Task:
Make an exact copy of all the records, one that contains none of the pictures.

Scene edit records
————

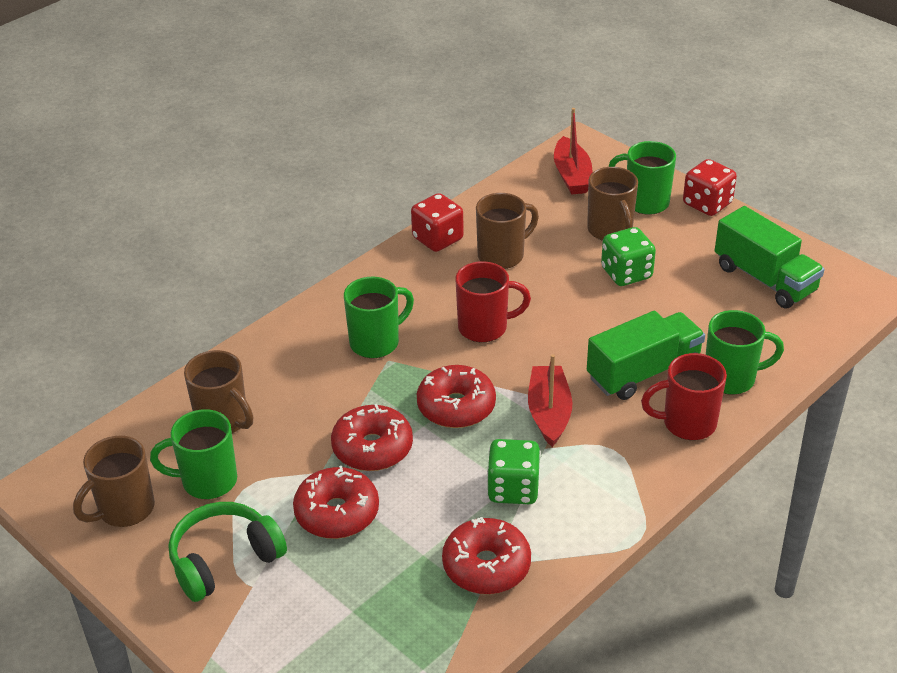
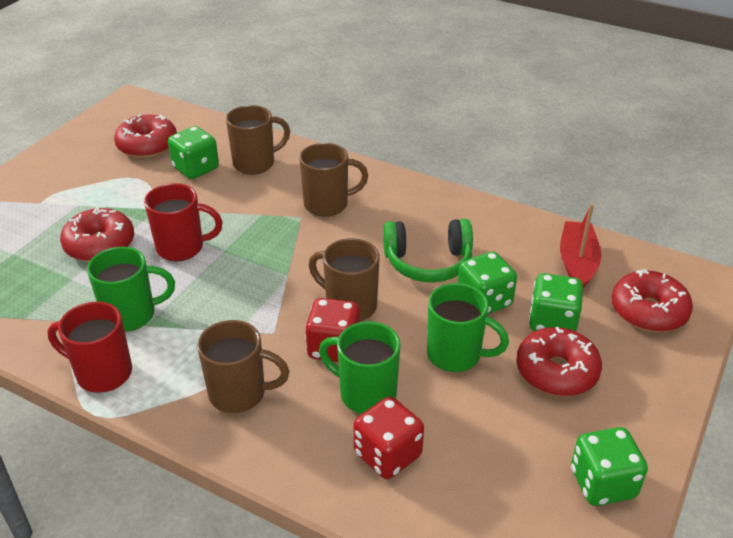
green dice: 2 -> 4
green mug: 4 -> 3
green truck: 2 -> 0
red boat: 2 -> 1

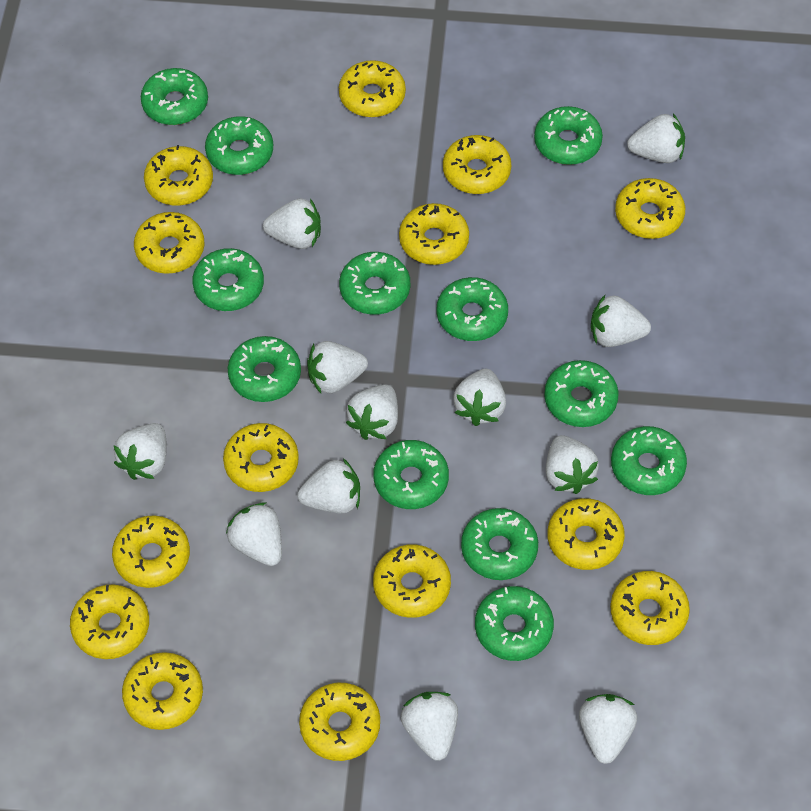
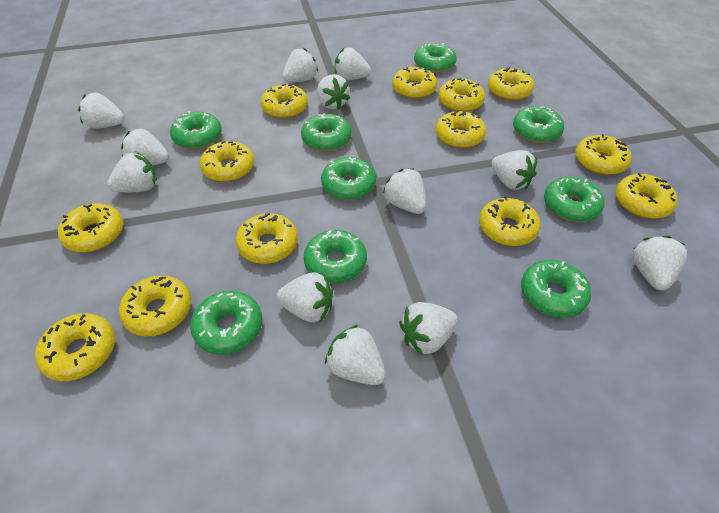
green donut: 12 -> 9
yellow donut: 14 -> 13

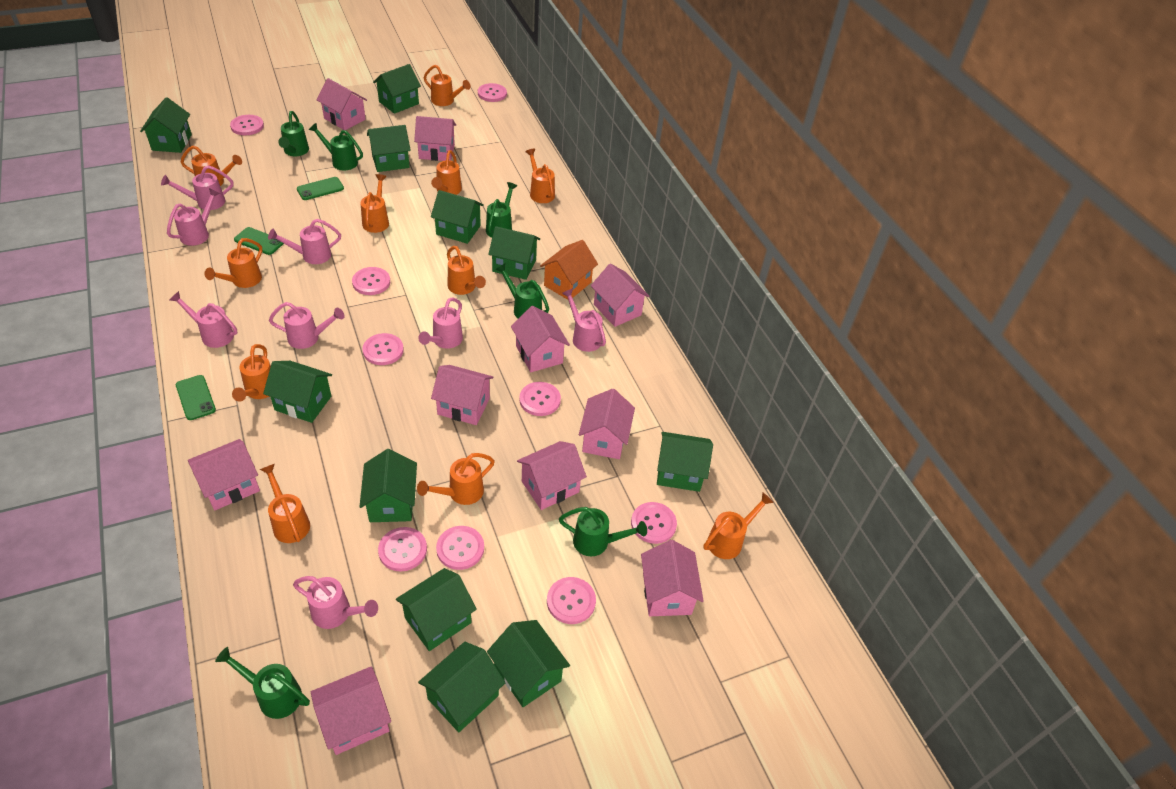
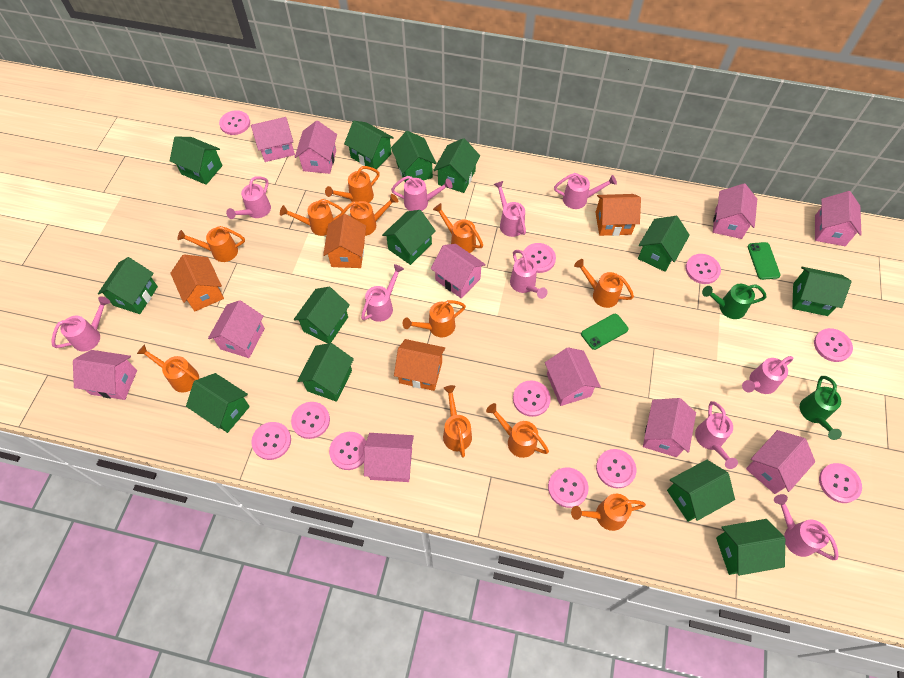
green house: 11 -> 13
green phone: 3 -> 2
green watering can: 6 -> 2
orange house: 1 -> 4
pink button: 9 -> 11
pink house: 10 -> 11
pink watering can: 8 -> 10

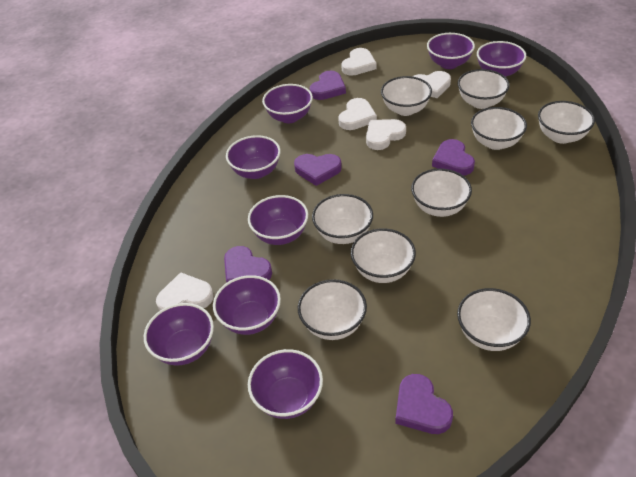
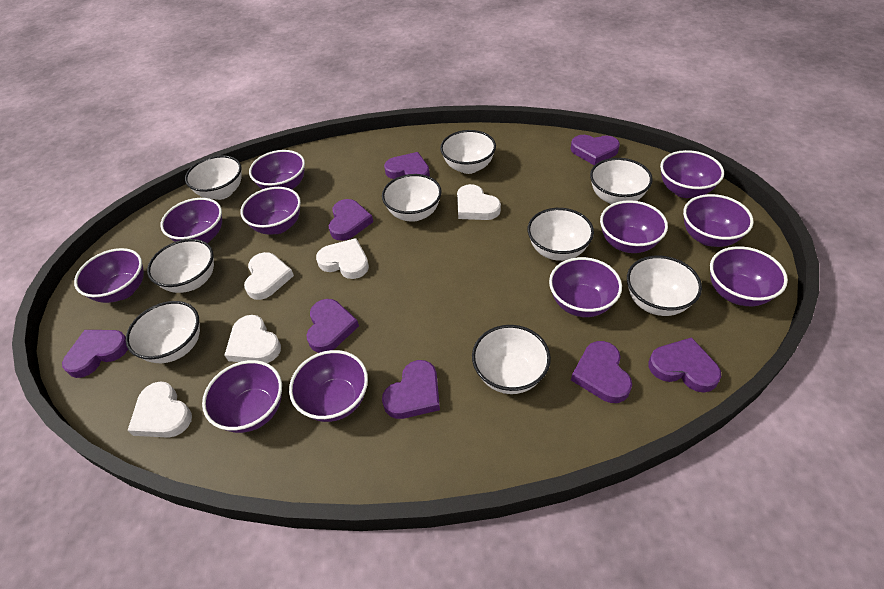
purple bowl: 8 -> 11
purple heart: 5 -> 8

————

Answer space:
green dice: 2 -> 4
green mug: 4 -> 3
green truck: 2 -> 0
red boat: 2 -> 1

green donut: 12 -> 9
yellow donut: 14 -> 13

green house: 11 -> 13
green phone: 3 -> 2
green watering can: 6 -> 2
orange house: 1 -> 4
pink button: 9 -> 11
pink house: 10 -> 11
pink watering can: 8 -> 10

purple bowl: 8 -> 11
purple heart: 5 -> 8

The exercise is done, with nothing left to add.